Segment Start: GIVEN ENTRIES

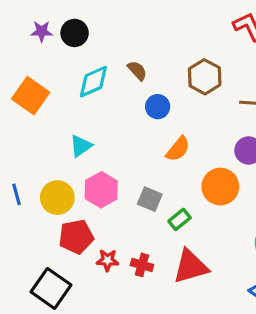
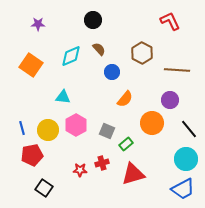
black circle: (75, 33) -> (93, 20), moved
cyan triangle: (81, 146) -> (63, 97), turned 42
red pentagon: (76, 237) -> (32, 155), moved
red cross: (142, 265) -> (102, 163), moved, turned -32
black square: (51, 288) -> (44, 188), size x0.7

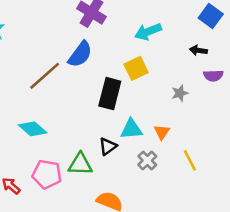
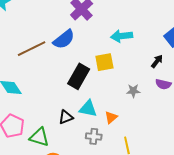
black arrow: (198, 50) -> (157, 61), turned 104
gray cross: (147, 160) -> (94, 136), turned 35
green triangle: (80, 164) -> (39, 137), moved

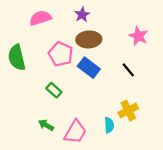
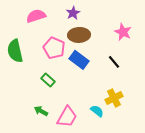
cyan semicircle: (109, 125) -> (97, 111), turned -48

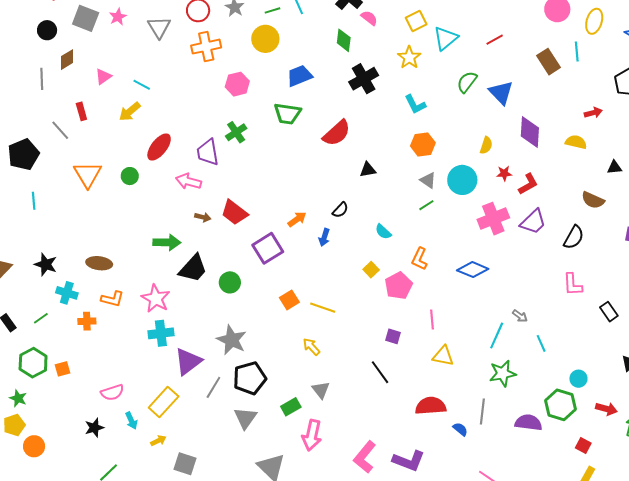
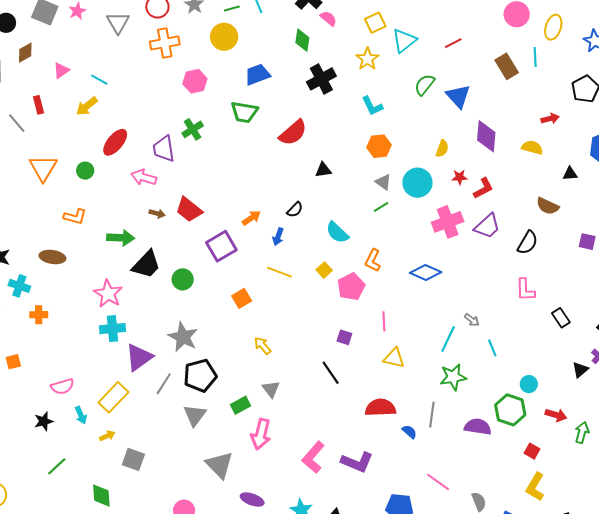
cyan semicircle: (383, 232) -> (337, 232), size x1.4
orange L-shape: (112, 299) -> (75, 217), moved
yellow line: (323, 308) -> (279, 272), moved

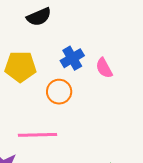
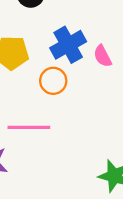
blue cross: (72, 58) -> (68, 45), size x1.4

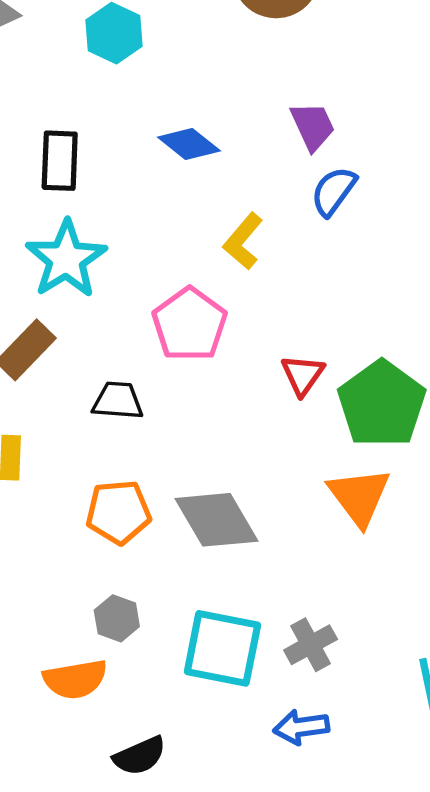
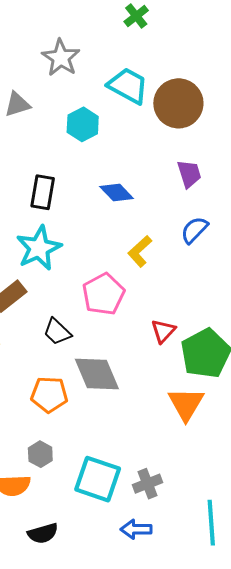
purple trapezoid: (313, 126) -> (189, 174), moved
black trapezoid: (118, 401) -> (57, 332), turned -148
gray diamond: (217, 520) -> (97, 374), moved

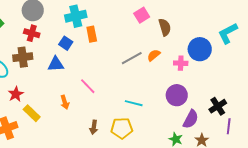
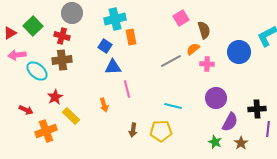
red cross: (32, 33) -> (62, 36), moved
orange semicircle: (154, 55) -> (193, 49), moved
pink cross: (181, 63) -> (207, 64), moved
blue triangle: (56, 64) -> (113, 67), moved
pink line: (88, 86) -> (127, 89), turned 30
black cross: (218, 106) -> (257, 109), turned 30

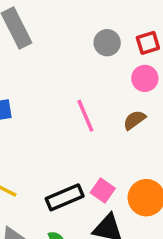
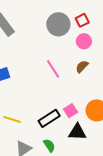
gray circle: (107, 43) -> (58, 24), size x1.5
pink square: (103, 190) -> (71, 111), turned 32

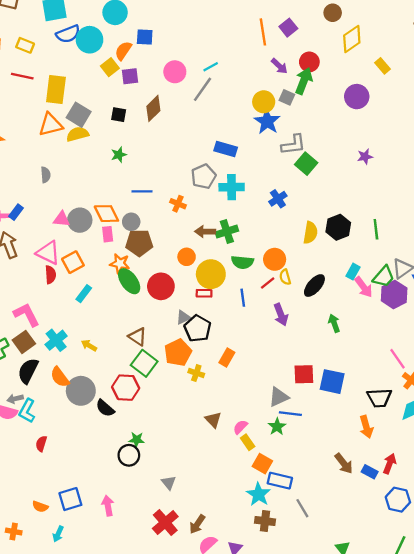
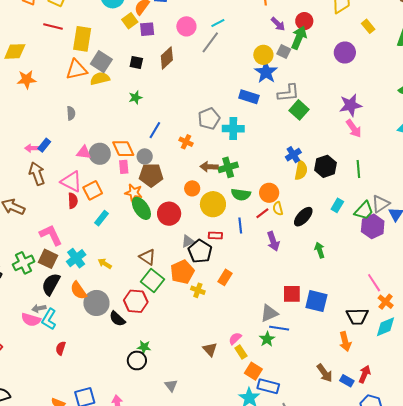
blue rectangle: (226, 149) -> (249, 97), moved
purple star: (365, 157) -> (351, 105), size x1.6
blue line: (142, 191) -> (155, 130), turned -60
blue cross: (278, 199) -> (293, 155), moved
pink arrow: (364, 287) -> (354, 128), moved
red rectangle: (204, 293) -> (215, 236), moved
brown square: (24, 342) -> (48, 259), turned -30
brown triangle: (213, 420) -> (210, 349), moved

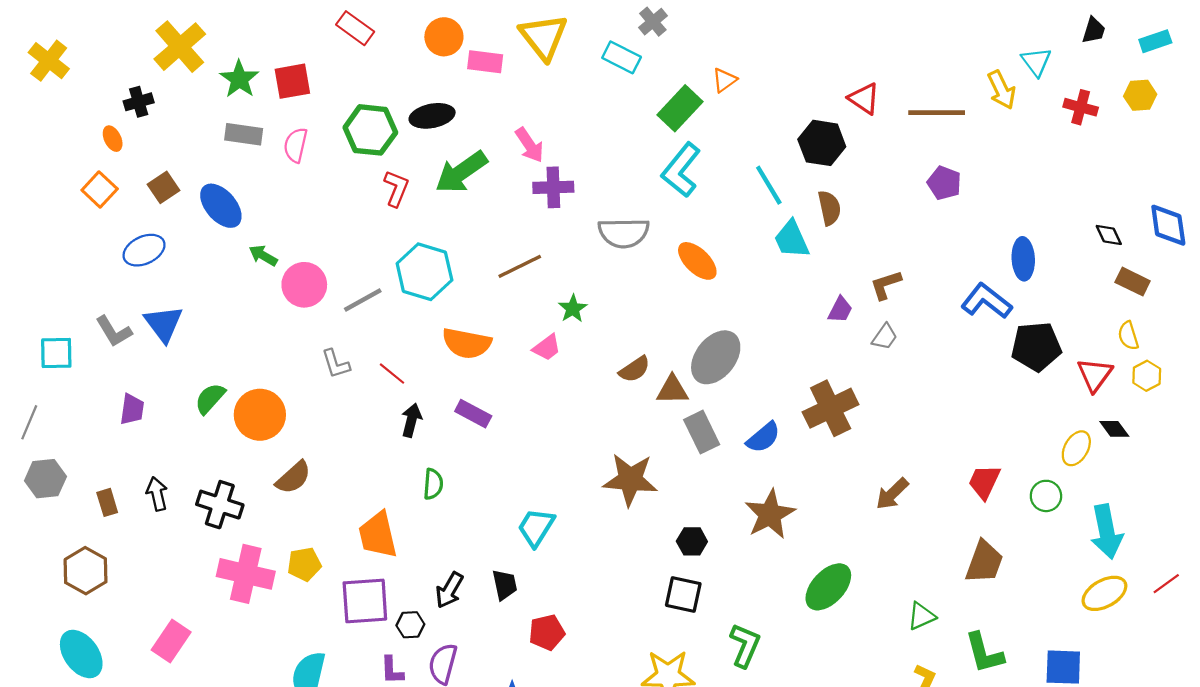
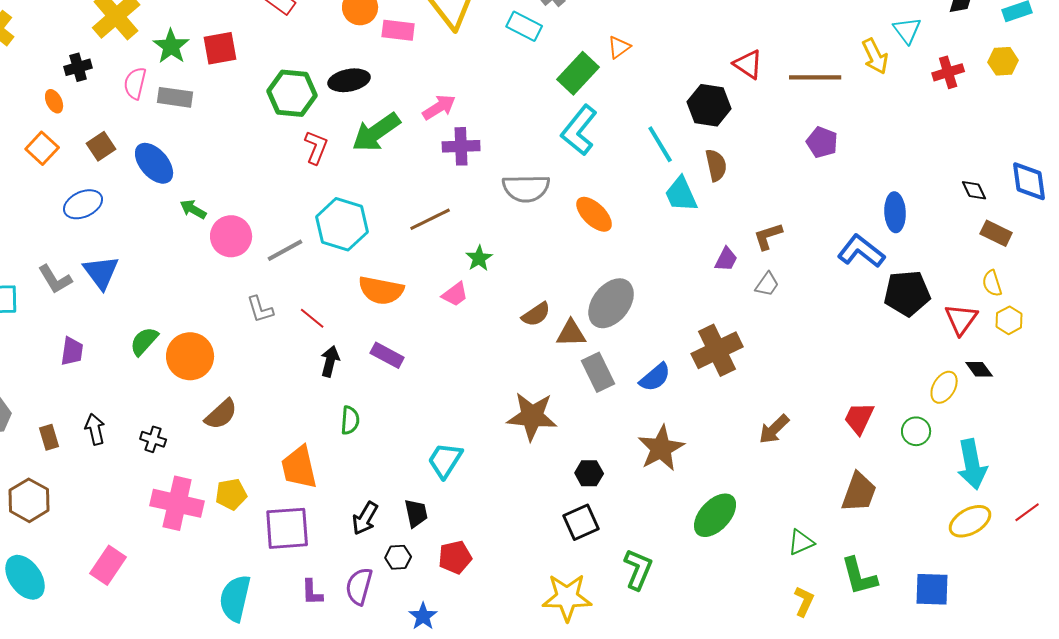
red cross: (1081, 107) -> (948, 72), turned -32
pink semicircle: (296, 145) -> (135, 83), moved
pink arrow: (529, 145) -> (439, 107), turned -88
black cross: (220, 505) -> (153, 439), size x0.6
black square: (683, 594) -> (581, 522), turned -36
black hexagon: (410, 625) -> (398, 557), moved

Segment End: GIVEN ENTRIES
Segment Start: GIVEN ENTRIES

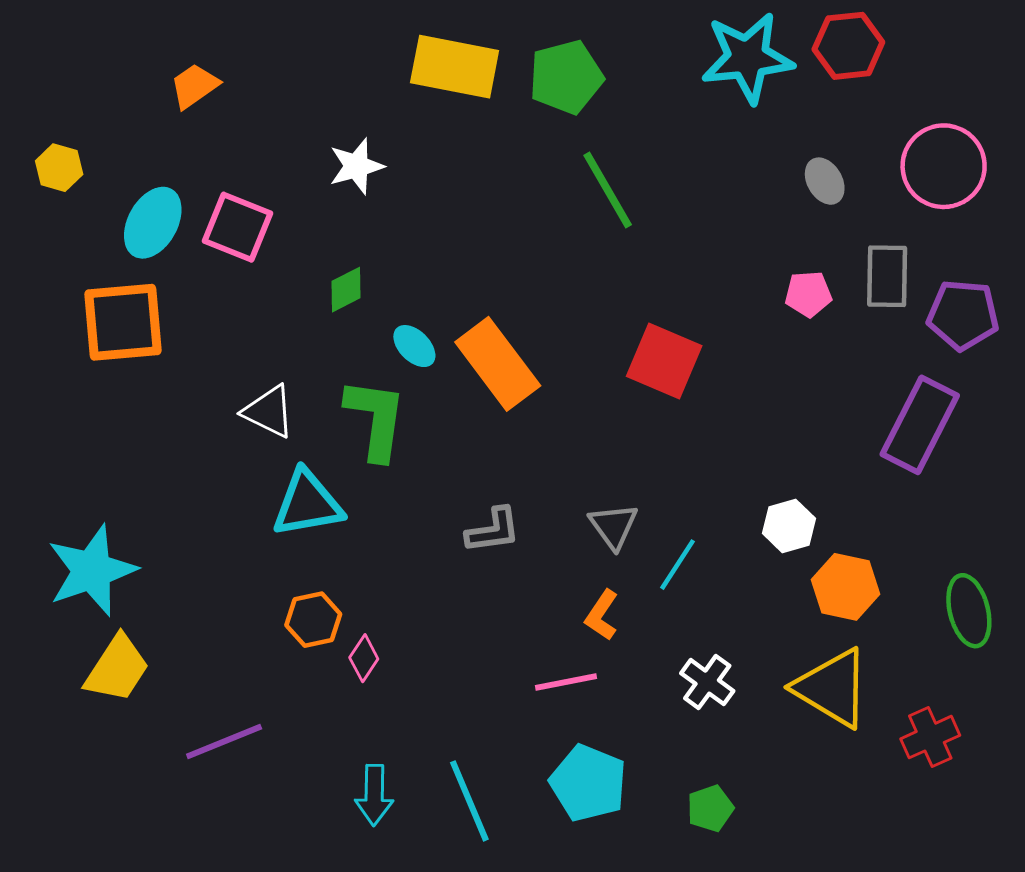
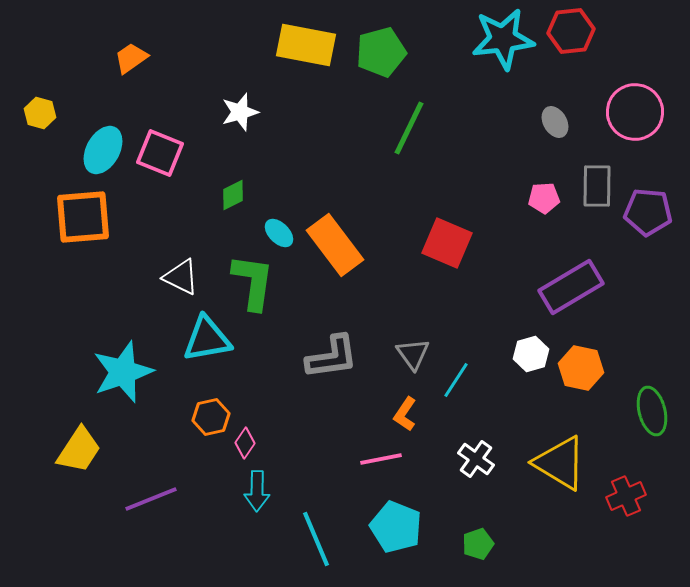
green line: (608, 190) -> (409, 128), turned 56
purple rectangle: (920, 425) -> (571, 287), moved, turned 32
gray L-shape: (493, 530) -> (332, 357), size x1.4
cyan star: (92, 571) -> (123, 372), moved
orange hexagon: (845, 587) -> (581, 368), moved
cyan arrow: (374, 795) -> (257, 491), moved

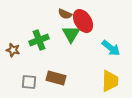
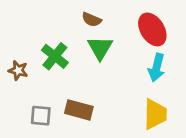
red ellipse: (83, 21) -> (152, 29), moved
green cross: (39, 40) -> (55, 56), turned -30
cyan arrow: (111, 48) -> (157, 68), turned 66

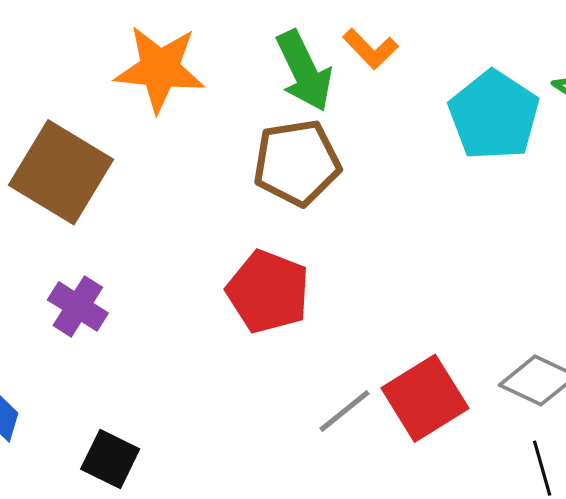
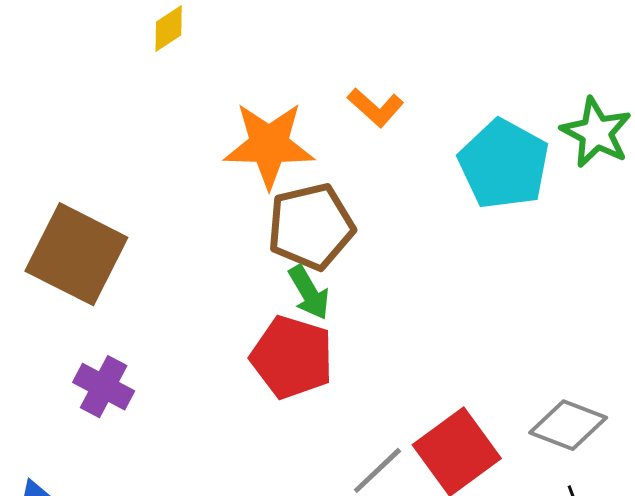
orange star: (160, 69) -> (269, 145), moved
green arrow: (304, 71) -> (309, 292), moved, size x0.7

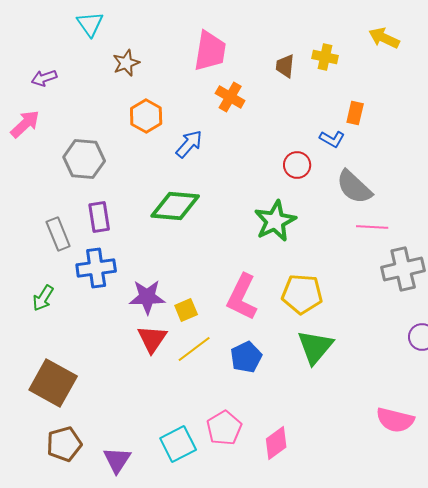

Segment End: GIVEN ENTRIES
Segment Start: GIVEN ENTRIES

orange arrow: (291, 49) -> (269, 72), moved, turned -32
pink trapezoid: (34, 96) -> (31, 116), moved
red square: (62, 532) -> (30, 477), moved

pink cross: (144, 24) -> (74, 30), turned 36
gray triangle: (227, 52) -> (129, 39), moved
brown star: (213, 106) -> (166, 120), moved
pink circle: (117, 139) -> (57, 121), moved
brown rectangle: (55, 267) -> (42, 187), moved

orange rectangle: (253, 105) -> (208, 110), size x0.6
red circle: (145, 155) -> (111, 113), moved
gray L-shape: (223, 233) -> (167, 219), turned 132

Segment End: GIVEN ENTRIES

## PROBLEM:
Each line holding the word "hexagon" must be pulled from the records.

## REPLY:
black hexagon: (410, 625) -> (398, 557), moved
orange hexagon: (845, 587) -> (581, 368), moved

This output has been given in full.